Aim of the task
Please reproduce the full set of data below exactly.
• • •
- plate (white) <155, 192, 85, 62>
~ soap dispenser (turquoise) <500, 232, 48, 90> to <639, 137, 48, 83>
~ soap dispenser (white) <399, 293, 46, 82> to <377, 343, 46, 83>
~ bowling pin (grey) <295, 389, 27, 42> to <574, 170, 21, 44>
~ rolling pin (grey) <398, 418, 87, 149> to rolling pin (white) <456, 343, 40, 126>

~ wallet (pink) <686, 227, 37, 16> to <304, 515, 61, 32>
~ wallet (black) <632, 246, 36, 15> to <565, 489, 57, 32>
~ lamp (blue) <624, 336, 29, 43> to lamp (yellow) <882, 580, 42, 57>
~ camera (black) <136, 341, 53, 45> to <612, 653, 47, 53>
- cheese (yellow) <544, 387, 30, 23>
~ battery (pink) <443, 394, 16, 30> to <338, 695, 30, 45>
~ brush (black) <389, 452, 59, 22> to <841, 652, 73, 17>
• • •
Exercise solution
- plate (white) <155, 192, 85, 62>
~ soap dispenser (turquoise) <500, 232, 48, 90> to <639, 137, 48, 83>
~ soap dispenser (white) <399, 293, 46, 82> to <377, 343, 46, 83>
~ bowling pin (grey) <295, 389, 27, 42> to <574, 170, 21, 44>
~ rolling pin (grey) <398, 418, 87, 149> to rolling pin (white) <456, 343, 40, 126>

~ wallet (pink) <686, 227, 37, 16> to <304, 515, 61, 32>
~ wallet (black) <632, 246, 36, 15> to <565, 489, 57, 32>
~ lamp (blue) <624, 336, 29, 43> to lamp (yellow) <882, 580, 42, 57>
~ camera (black) <136, 341, 53, 45> to <612, 653, 47, 53>
- cheese (yellow) <544, 387, 30, 23>
~ battery (pink) <443, 394, 16, 30> to <338, 695, 30, 45>
~ brush (black) <389, 452, 59, 22> to <841, 652, 73, 17>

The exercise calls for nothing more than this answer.